_WHAT YOU WILL DO:_
Write out the entries unchanged, starting with the line that contains "36: 7:42 -> 3:09" and going on through the line that contains "45: 6:17 -> 8:28". Leave the pictures out of your answer.

_PROVIDED ENTRIES:_
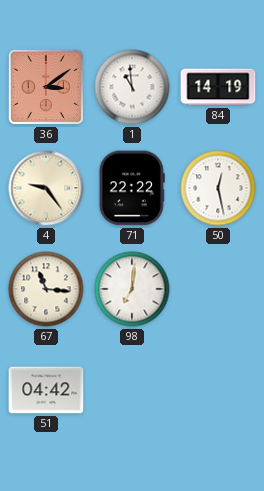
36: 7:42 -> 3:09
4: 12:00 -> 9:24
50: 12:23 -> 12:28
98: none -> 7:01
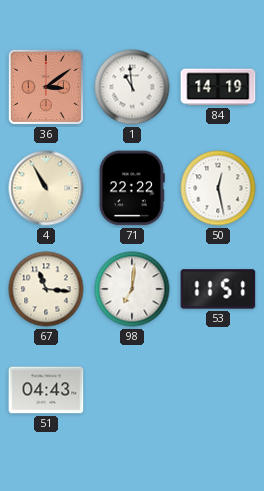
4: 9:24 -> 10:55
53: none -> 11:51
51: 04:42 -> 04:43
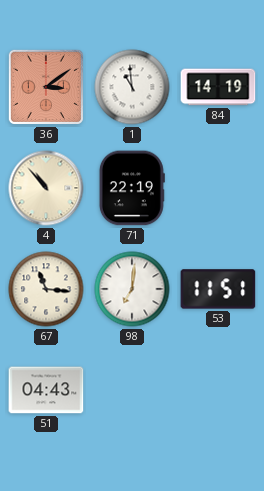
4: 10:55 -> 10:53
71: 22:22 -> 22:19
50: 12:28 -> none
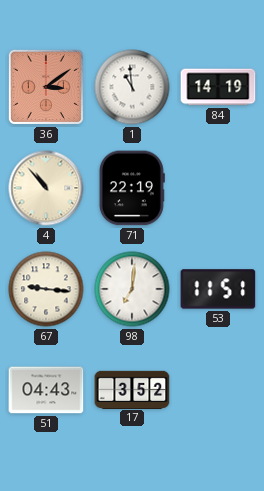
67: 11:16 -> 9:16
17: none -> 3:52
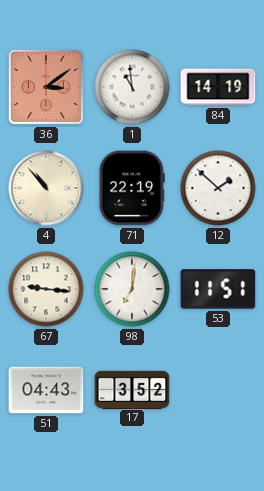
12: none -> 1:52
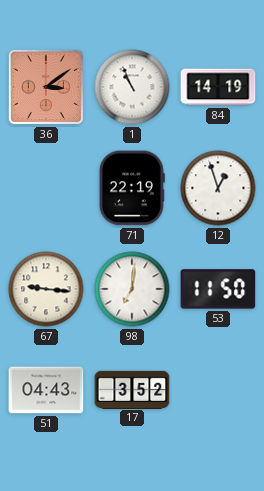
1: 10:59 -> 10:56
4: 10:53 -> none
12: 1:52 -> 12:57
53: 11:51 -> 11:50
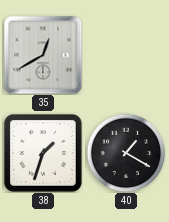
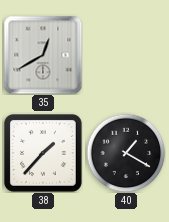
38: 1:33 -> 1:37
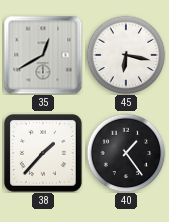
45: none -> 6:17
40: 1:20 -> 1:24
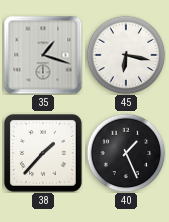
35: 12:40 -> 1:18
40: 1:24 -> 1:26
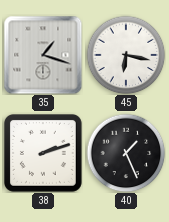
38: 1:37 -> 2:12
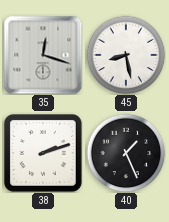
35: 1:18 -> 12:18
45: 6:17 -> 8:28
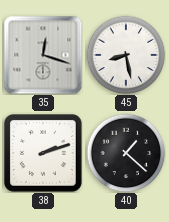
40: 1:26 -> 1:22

==

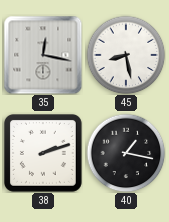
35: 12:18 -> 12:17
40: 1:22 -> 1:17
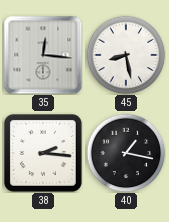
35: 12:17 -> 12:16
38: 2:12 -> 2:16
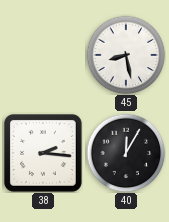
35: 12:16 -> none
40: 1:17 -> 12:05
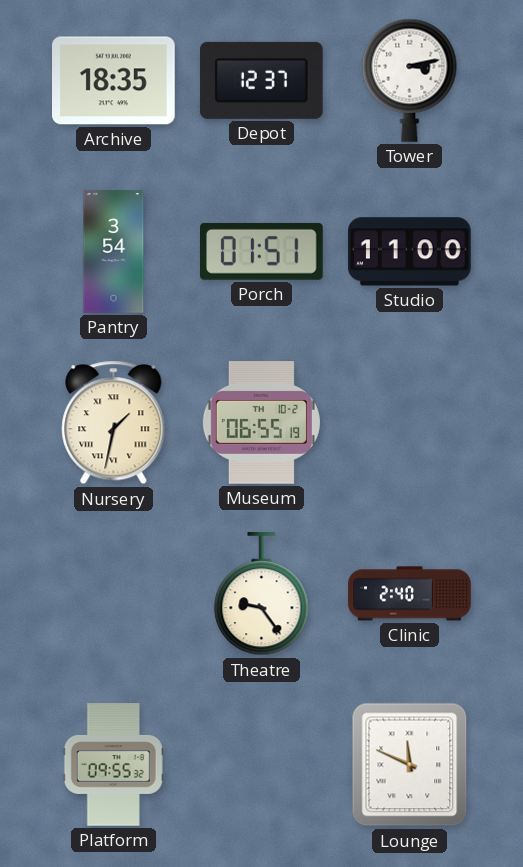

_RESPONSE FOR THIS EXERCISE:_
36: 7:42 -> 3:09
4: 12:00 -> 9:24
50: 12:23 -> 12:28
98: none -> 7:01
4: 9:24 -> 10:55
53: none -> 11:51
51: 04:42 -> 04:43
4: 10:55 -> 10:53
71: 22:22 -> 22:19
50: 12:28 -> none
67: 11:16 -> 9:16
17: none -> 3:52
12: none -> 1:52
1: 10:59 -> 10:56
4: 10:53 -> none
12: 1:52 -> 12:57
53: 11:51 -> 11:50
38: 1:33 -> 1:37
45: none -> 6:17
40: 1:20 -> 1:24
35: 12:40 -> 1:18
40: 1:24 -> 1:26
38: 1:37 -> 2:12
35: 1:18 -> 12:18
45: 6:17 -> 8:28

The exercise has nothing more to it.